HOW TO COMPLETE THIS TASK: Take every line from the material that has the word "repainted" in it.

RECORDS TO USE:

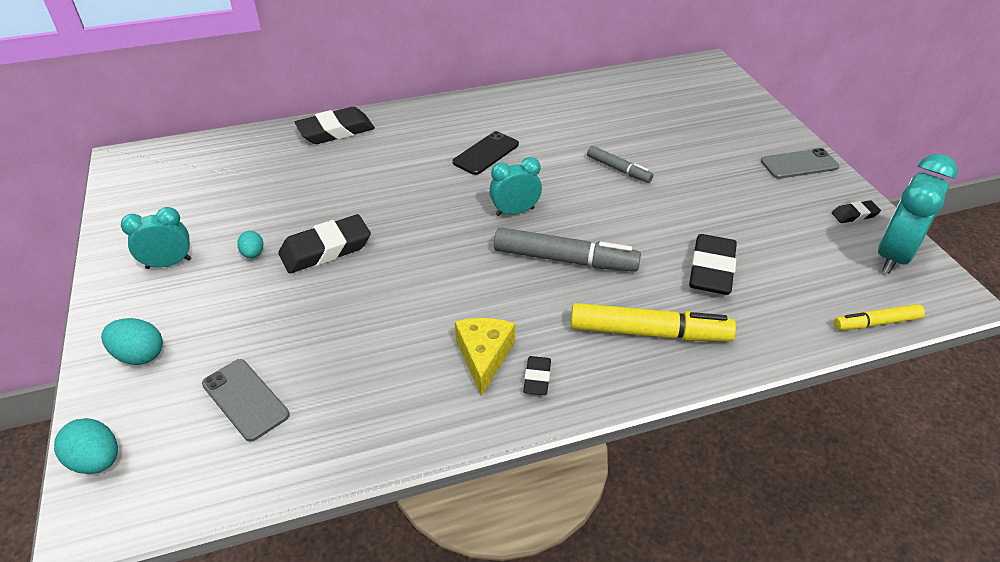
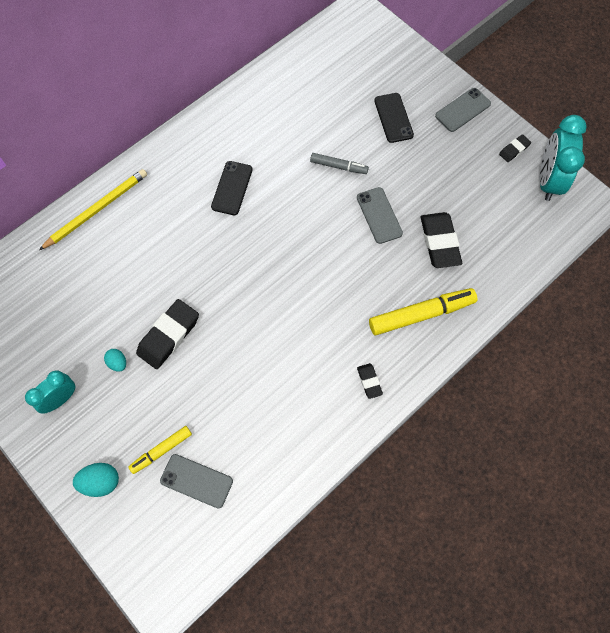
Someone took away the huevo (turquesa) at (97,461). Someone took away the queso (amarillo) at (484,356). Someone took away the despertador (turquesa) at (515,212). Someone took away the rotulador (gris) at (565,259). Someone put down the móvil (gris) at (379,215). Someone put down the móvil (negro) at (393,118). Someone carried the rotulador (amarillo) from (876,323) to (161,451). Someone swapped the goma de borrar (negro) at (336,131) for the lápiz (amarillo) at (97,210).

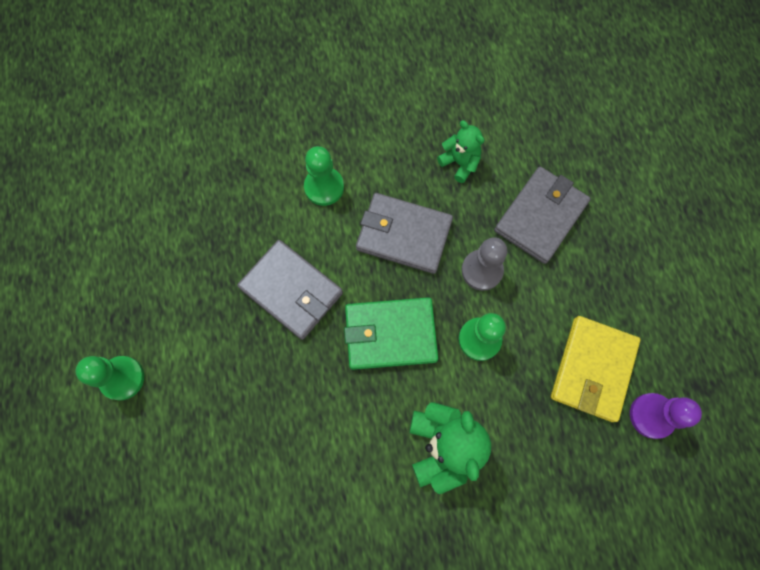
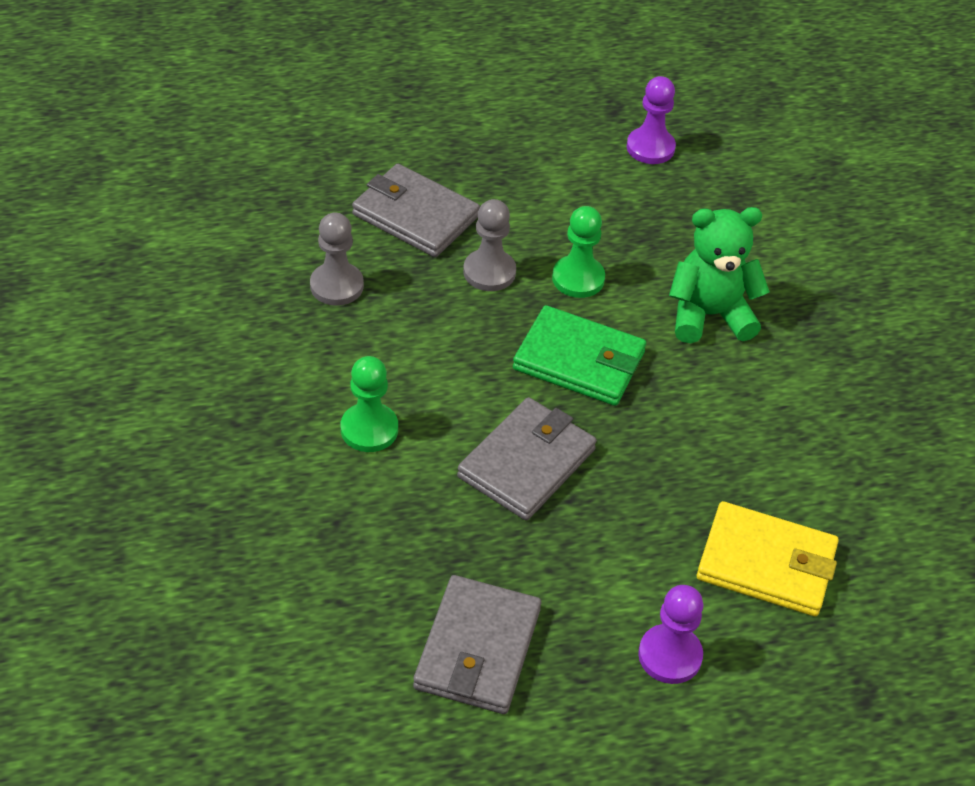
Someone carried the cartera (gris) from (403,235) to (477,649). Someone carried the cartera (amarillo) from (593,369) to (766,563). Someone swapped the osito (verde) at (460,163) for the peón (gris) at (336,286). Someone repainted the peón (verde) at (122,378), which became the peón (morado) at (670,655). Someone rotated the cartera (verde) at (390,334) by 60 degrees counterclockwise.

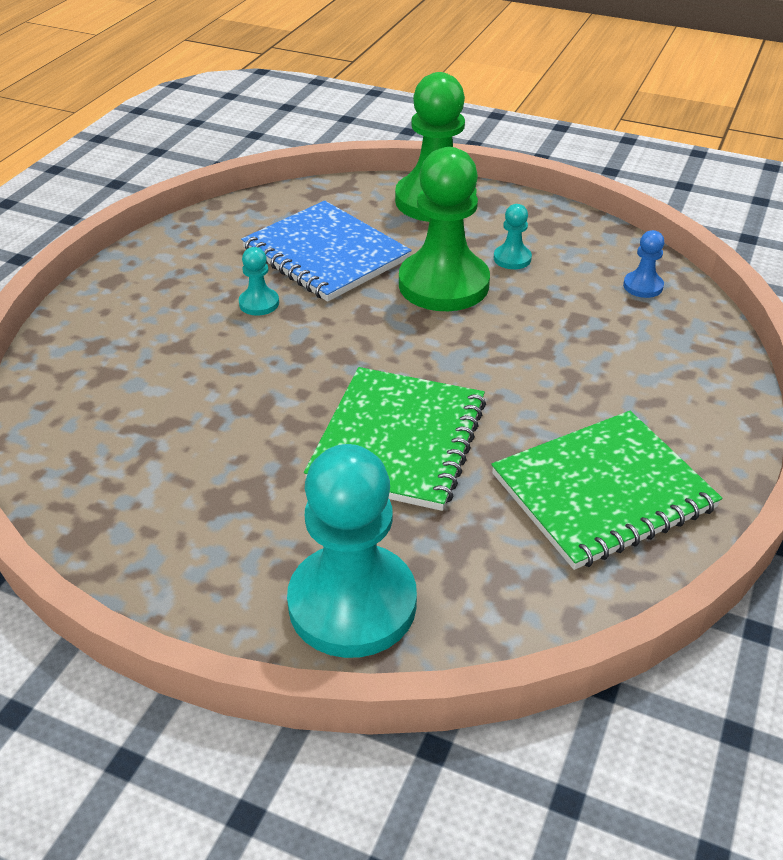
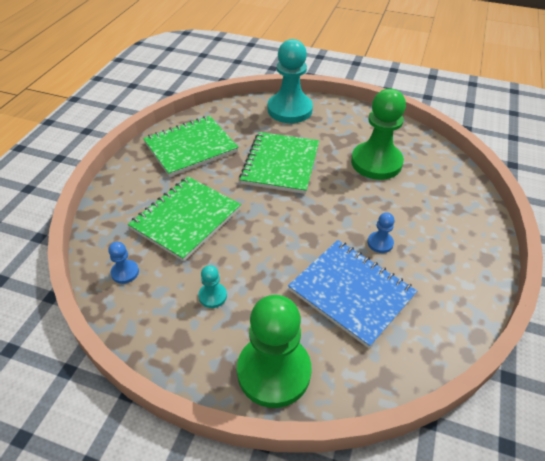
Someone put down the cuaderno (verde) at (186,219). Someone carried the peón (verde) from (443,284) to (376,162). Someone repainted the peón (turquesa) at (259,303), which became the peón (azul) at (380,243).

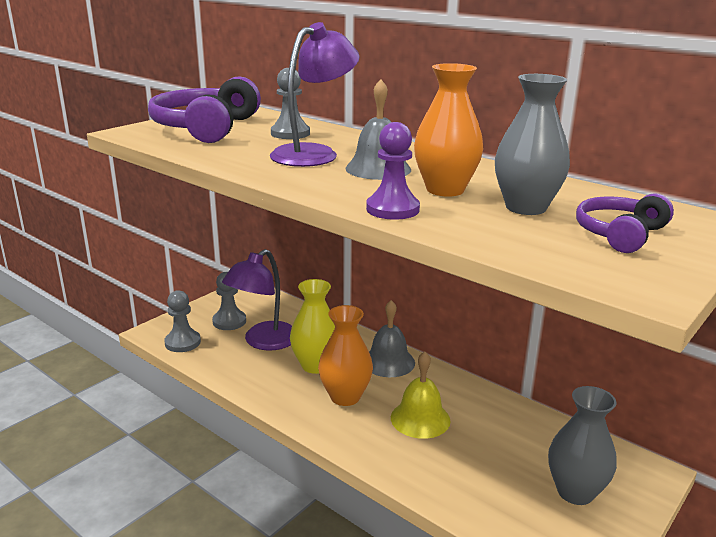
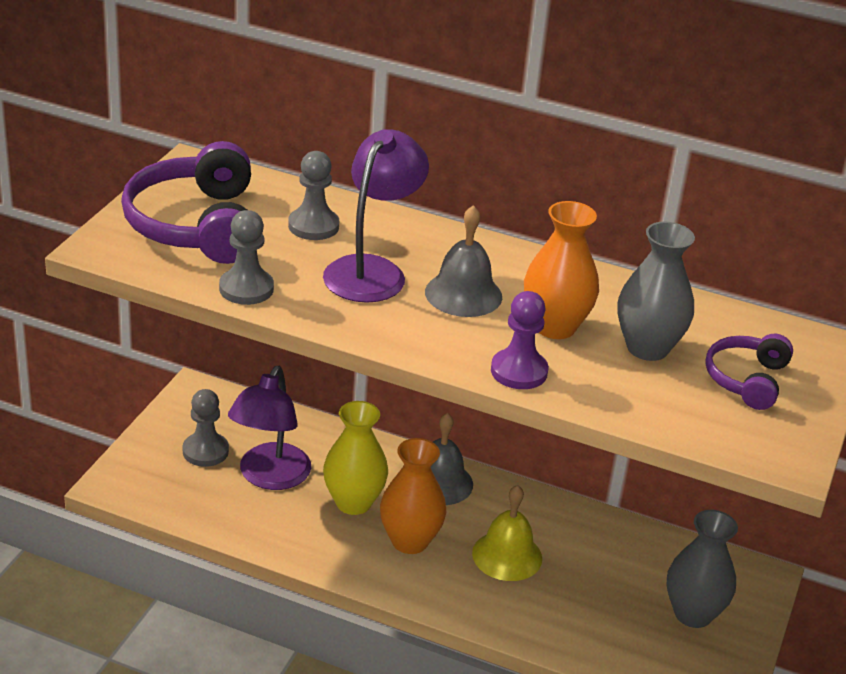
Someone carried the peón (gris) from (182,342) to (246,289).

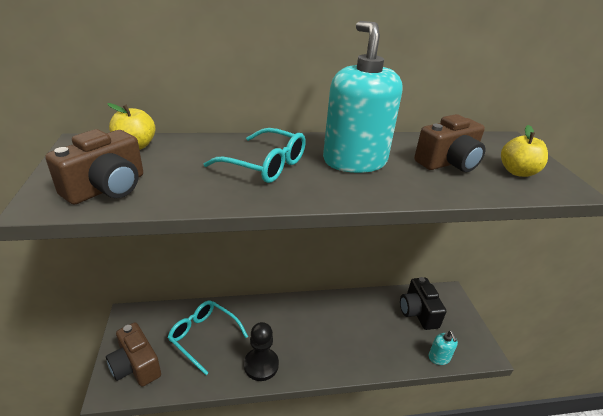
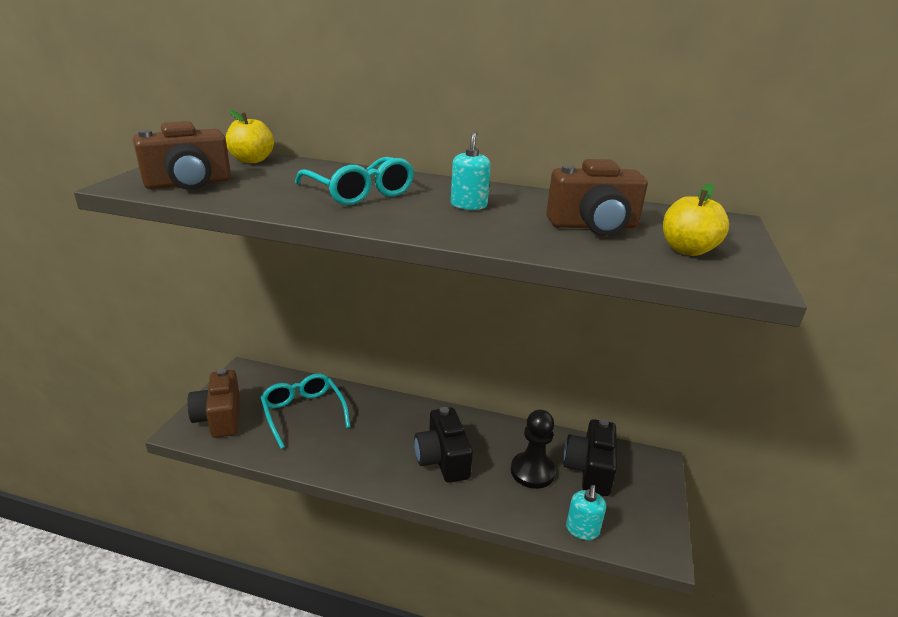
Someone put down the cámara (negro) at (442,459). Someone carried the peón (negro) from (261,365) to (532,471). Someone scaled the dispensador de jabón (turquesa) at (354,161) by 0.44.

OUTPUT FOR THIS EXERCISE:
Someone carried the cartera (gris) from (403,235) to (477,649). Someone carried the cartera (amarillo) from (593,369) to (766,563). Someone swapped the osito (verde) at (460,163) for the peón (gris) at (336,286). Someone repainted the peón (verde) at (122,378), which became the peón (morado) at (670,655). Someone rotated the cartera (verde) at (390,334) by 60 degrees counterclockwise.
Someone put down the cuaderno (verde) at (186,219). Someone carried the peón (verde) from (443,284) to (376,162). Someone repainted the peón (turquesa) at (259,303), which became the peón (azul) at (380,243).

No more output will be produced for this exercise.